# THE DATA
□ □ □

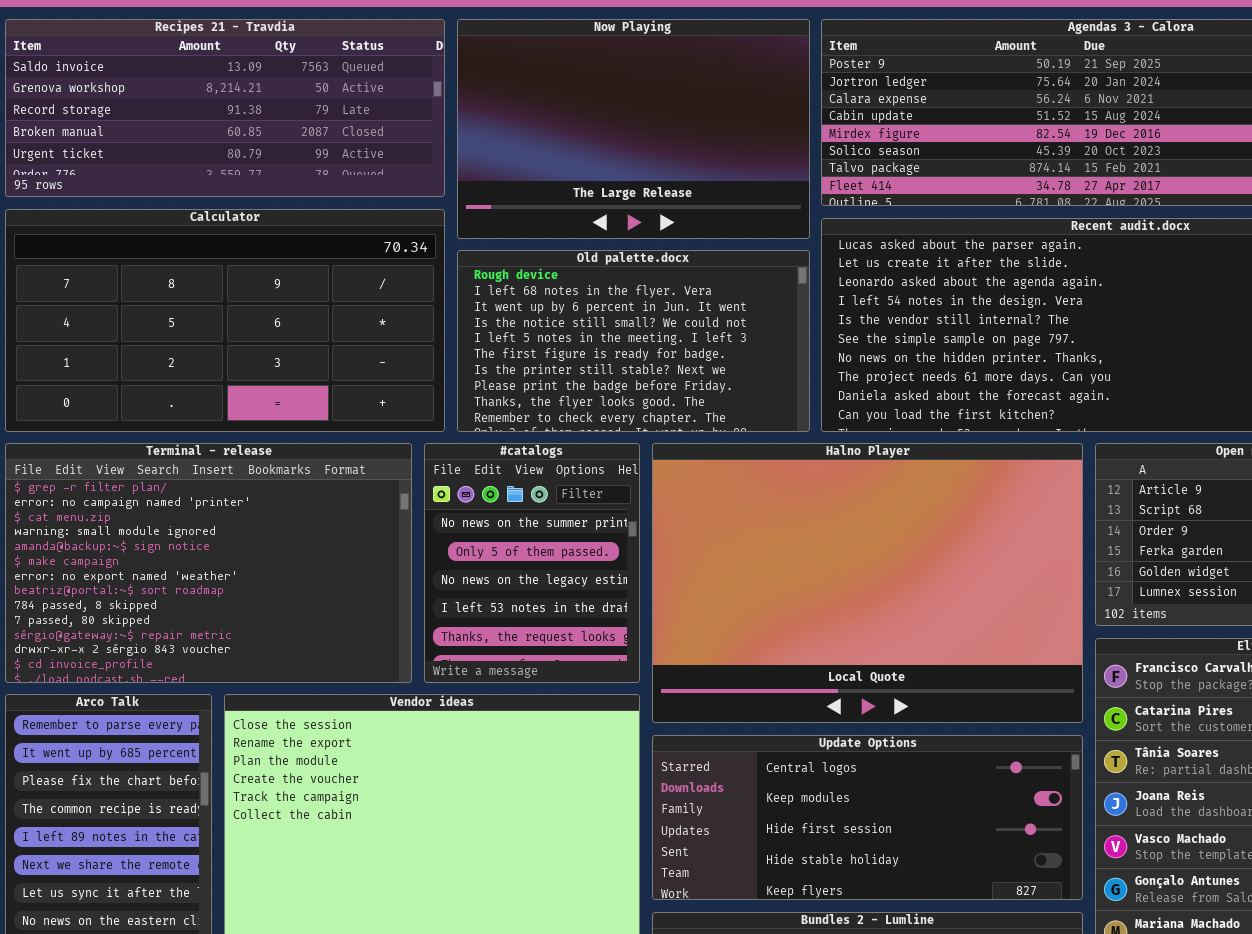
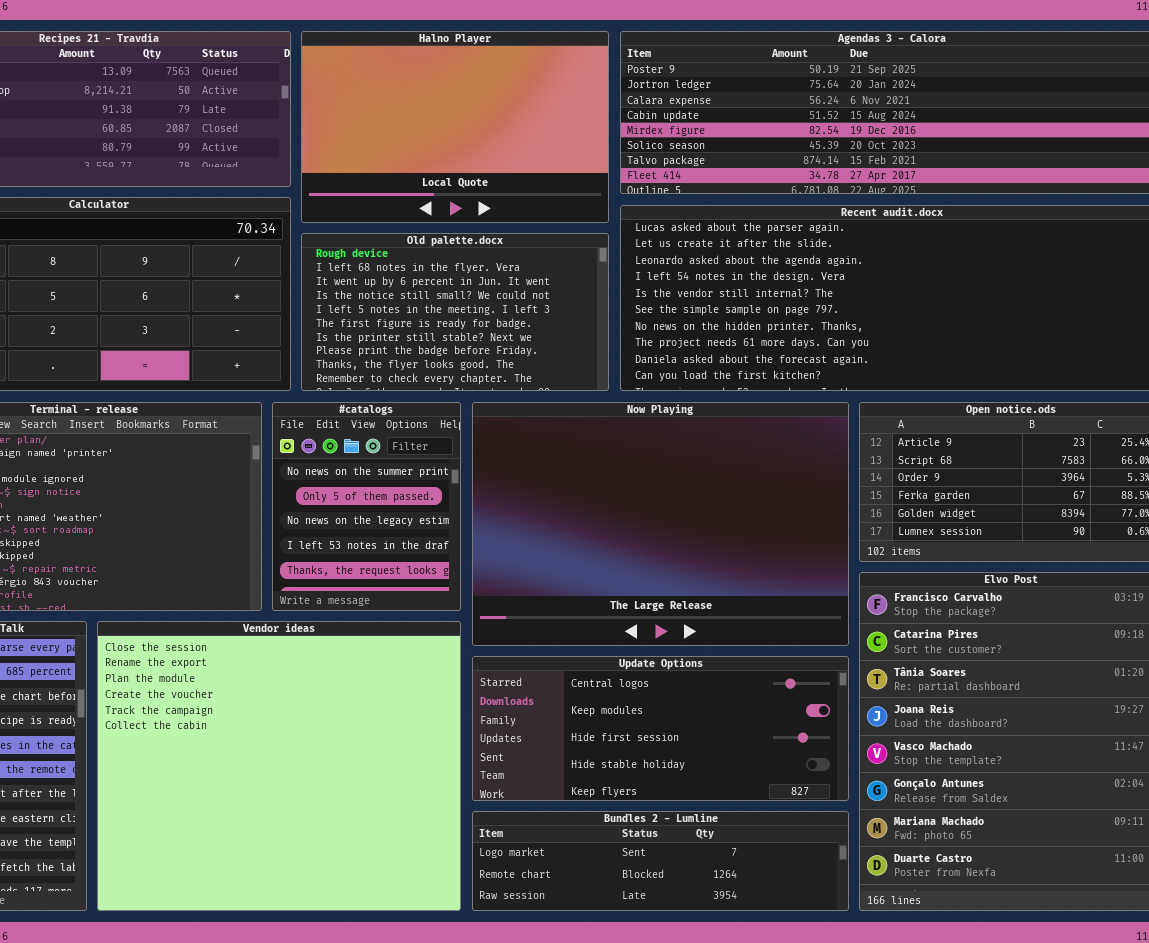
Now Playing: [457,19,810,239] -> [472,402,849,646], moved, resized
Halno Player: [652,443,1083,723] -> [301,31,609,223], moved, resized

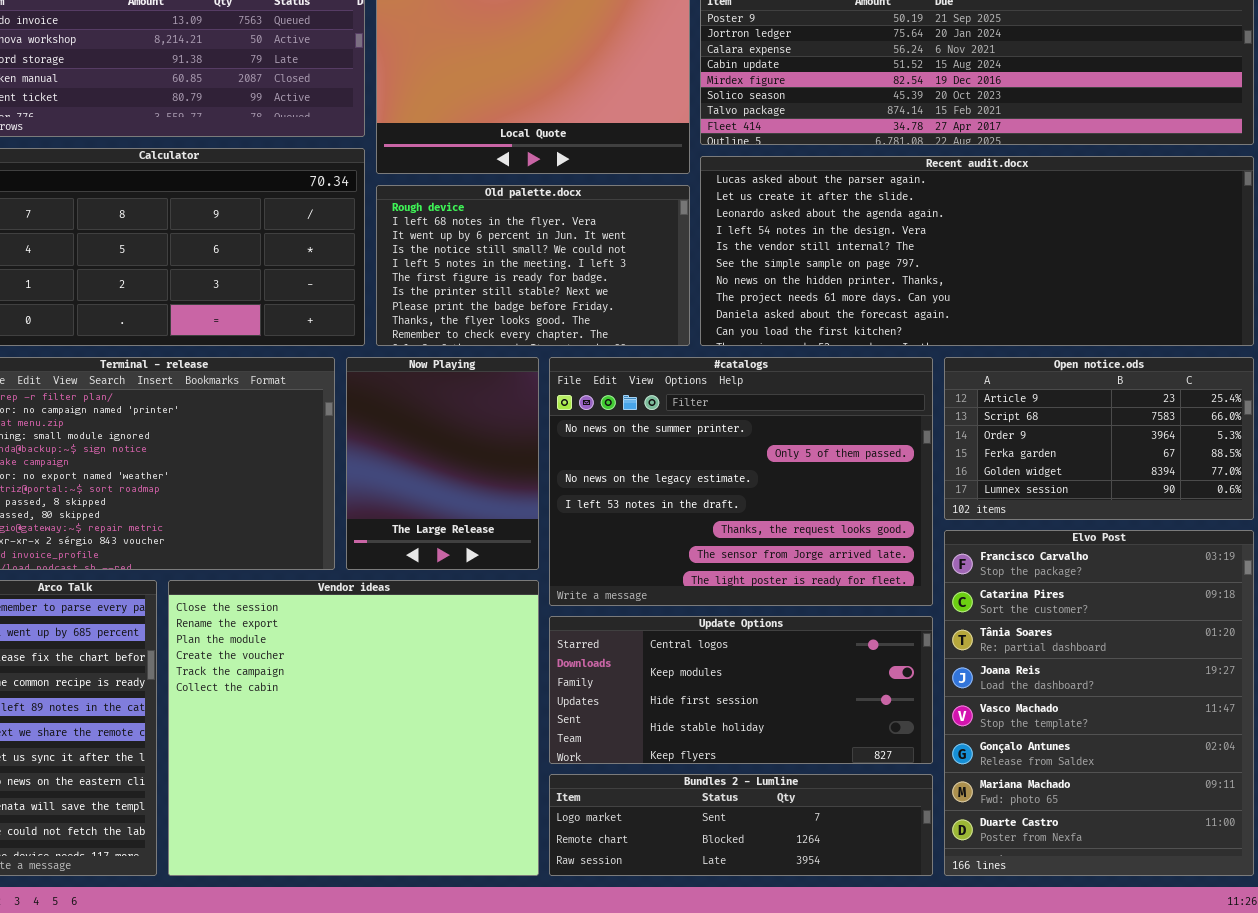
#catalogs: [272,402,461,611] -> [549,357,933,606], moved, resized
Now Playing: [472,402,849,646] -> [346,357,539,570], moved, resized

□ □ □

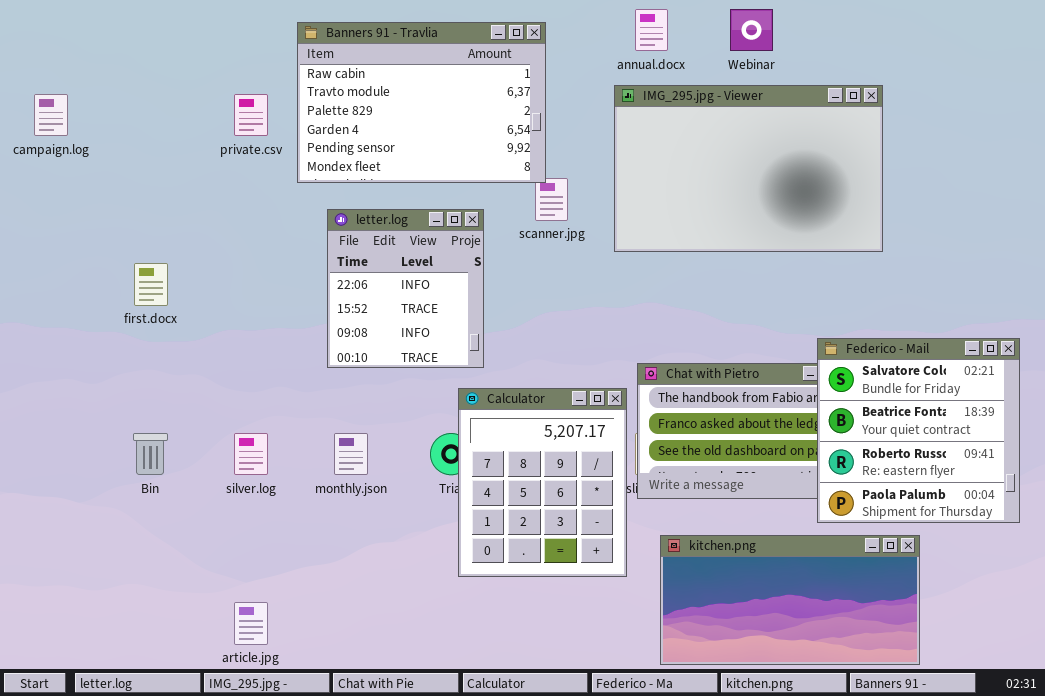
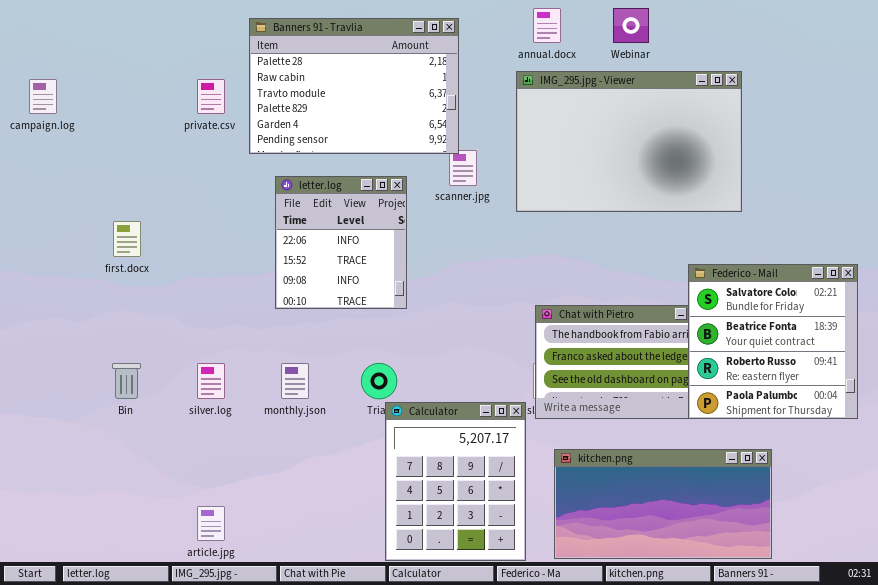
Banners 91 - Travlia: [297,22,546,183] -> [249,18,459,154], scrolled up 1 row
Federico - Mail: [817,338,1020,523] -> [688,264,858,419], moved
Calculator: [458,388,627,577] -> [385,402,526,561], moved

□ □ □

# PROBLEM TO WORK ON
Each line of the material with the word "moved" in it should be listed.

# ANSWER FOR THE TASK
Now Playing: [457,19,810,239] -> [472,402,849,646], moved, resized
Halno Player: [652,443,1083,723] -> [301,31,609,223], moved, resized
#catalogs: [272,402,461,611] -> [549,357,933,606], moved, resized
Now Playing: [472,402,849,646] -> [346,357,539,570], moved, resized
Federico - Mail: [817,338,1020,523] -> [688,264,858,419], moved
Calculator: [458,388,627,577] -> [385,402,526,561], moved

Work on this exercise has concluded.